Your task = Please reproduce all of the entries below word for word, omitting the pictures.

=== Provided records ===

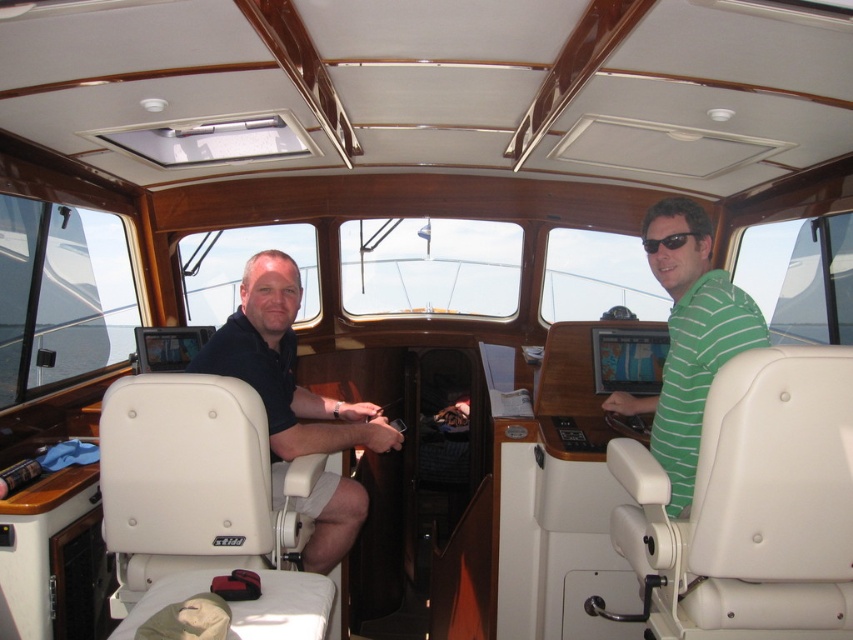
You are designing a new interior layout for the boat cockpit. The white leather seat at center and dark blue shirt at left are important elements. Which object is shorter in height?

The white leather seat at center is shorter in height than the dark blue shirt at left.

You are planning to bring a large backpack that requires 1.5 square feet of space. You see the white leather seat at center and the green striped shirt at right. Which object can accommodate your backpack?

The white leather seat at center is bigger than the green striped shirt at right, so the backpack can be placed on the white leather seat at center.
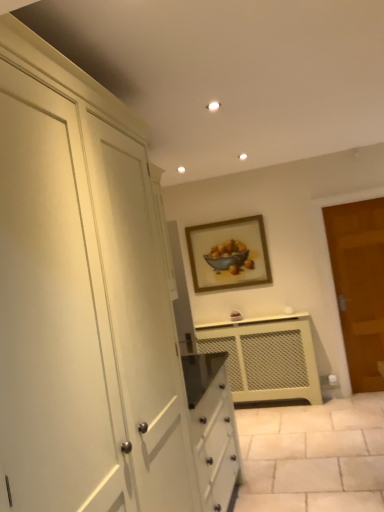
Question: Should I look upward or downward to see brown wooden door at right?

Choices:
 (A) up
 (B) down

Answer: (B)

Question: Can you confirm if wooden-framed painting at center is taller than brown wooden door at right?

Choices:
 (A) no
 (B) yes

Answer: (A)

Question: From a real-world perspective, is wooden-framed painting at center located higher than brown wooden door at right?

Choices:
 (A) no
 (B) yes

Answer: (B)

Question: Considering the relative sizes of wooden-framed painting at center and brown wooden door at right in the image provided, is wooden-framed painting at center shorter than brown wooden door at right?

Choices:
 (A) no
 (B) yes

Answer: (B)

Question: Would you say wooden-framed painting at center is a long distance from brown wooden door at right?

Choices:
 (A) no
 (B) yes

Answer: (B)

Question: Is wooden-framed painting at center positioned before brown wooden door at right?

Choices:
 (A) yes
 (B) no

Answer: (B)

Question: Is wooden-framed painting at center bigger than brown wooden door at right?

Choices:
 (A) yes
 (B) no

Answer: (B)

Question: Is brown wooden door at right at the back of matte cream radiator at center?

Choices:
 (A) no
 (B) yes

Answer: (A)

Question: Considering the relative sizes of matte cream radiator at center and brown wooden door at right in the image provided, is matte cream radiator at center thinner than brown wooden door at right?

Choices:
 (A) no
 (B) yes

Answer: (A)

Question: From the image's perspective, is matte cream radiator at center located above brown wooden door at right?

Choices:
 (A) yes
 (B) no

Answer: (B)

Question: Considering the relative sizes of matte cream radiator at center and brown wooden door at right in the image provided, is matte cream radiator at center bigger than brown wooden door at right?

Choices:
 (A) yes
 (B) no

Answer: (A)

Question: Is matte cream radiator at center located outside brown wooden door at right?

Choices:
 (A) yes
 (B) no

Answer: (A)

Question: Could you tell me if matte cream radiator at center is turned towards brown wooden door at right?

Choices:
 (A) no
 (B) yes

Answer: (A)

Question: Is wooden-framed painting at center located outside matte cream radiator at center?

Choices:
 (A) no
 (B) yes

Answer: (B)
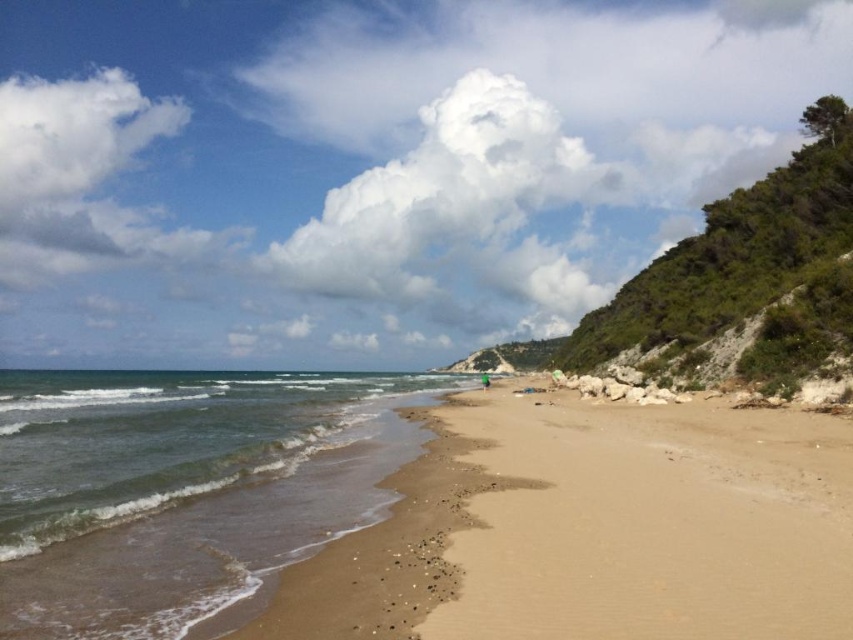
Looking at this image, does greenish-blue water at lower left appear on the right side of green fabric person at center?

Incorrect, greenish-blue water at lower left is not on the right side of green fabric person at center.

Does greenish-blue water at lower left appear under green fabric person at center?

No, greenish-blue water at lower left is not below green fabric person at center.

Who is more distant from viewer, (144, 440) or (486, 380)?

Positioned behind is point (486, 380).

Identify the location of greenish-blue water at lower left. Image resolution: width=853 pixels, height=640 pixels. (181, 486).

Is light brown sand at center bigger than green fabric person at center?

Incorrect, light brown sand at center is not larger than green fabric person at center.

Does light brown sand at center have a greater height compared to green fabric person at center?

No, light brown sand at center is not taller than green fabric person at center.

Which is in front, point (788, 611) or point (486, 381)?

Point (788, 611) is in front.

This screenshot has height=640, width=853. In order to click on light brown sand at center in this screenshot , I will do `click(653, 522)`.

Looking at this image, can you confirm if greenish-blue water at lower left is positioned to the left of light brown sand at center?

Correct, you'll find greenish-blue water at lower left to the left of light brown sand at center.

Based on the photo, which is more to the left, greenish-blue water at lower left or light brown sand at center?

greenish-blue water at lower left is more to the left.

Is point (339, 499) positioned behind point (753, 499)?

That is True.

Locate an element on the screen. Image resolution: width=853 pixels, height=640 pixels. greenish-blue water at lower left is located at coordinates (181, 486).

===

Finished task =
You are designing a new interior layout for the boat cockpit. The white leather seat at center and dark blue shirt at left are important elements. Which object is shorter in height?

The white leather seat at center is shorter in height than the dark blue shirt at left.

You are planning to bring a large backpack that requires 1.5 square feet of space. You see the white leather seat at center and the green striped shirt at right. Which object can accommodate your backpack?

The white leather seat at center is bigger than the green striped shirt at right, so the backpack can be placed on the white leather seat at center.
Question: Should I look upward or downward to see brown wooden door at right?

Choices:
 (A) up
 (B) down

Answer: (B)

Question: Can you confirm if wooden-framed painting at center is taller than brown wooden door at right?

Choices:
 (A) no
 (B) yes

Answer: (A)

Question: From a real-world perspective, is wooden-framed painting at center located higher than brown wooden door at right?

Choices:
 (A) no
 (B) yes

Answer: (B)

Question: Considering the relative sizes of wooden-framed painting at center and brown wooden door at right in the image provided, is wooden-framed painting at center shorter than brown wooden door at right?

Choices:
 (A) no
 (B) yes

Answer: (B)

Question: Would you say wooden-framed painting at center is a long distance from brown wooden door at right?

Choices:
 (A) no
 (B) yes

Answer: (B)

Question: Is wooden-framed painting at center positioned before brown wooden door at right?

Choices:
 (A) yes
 (B) no

Answer: (B)

Question: Is wooden-framed painting at center bigger than brown wooden door at right?

Choices:
 (A) yes
 (B) no

Answer: (B)

Question: Is brown wooden door at right at the back of matte cream radiator at center?

Choices:
 (A) no
 (B) yes

Answer: (A)

Question: Considering the relative sizes of matte cream radiator at center and brown wooden door at right in the image provided, is matte cream radiator at center thinner than brown wooden door at right?

Choices:
 (A) no
 (B) yes

Answer: (A)

Question: From the image's perspective, is matte cream radiator at center located above brown wooden door at right?

Choices:
 (A) yes
 (B) no

Answer: (B)

Question: Considering the relative sizes of matte cream radiator at center and brown wooden door at right in the image provided, is matte cream radiator at center bigger than brown wooden door at right?

Choices:
 (A) yes
 (B) no

Answer: (A)

Question: Is matte cream radiator at center located outside brown wooden door at right?

Choices:
 (A) yes
 (B) no

Answer: (A)

Question: Could you tell me if matte cream radiator at center is turned towards brown wooden door at right?

Choices:
 (A) no
 (B) yes

Answer: (A)

Question: Is wooden-framed painting at center located outside matte cream radiator at center?

Choices:
 (A) no
 (B) yes

Answer: (B)
Looking at this image, does greenish-blue water at lower left appear on the right side of green fabric person at center?

Incorrect, greenish-blue water at lower left is not on the right side of green fabric person at center.

Does greenish-blue water at lower left appear under green fabric person at center?

No, greenish-blue water at lower left is not below green fabric person at center.

Who is more distant from viewer, (144, 440) or (486, 380)?

Positioned behind is point (486, 380).

Identify the location of greenish-blue water at lower left. Image resolution: width=853 pixels, height=640 pixels. (181, 486).

Is light brown sand at center bigger than green fabric person at center?

Incorrect, light brown sand at center is not larger than green fabric person at center.

Does light brown sand at center have a greater height compared to green fabric person at center?

No, light brown sand at center is not taller than green fabric person at center.

Which is in front, point (788, 611) or point (486, 381)?

Point (788, 611) is in front.

This screenshot has height=640, width=853. In order to click on light brown sand at center in this screenshot , I will do `click(653, 522)`.

Looking at this image, can you confirm if greenish-blue water at lower left is positioned to the left of light brown sand at center?

Correct, you'll find greenish-blue water at lower left to the left of light brown sand at center.

Based on the photo, which is more to the left, greenish-blue water at lower left or light brown sand at center?

greenish-blue water at lower left is more to the left.

Is point (339, 499) positioned behind point (753, 499)?

That is True.

Locate an element on the screen. Image resolution: width=853 pixels, height=640 pixels. greenish-blue water at lower left is located at coordinates (181, 486).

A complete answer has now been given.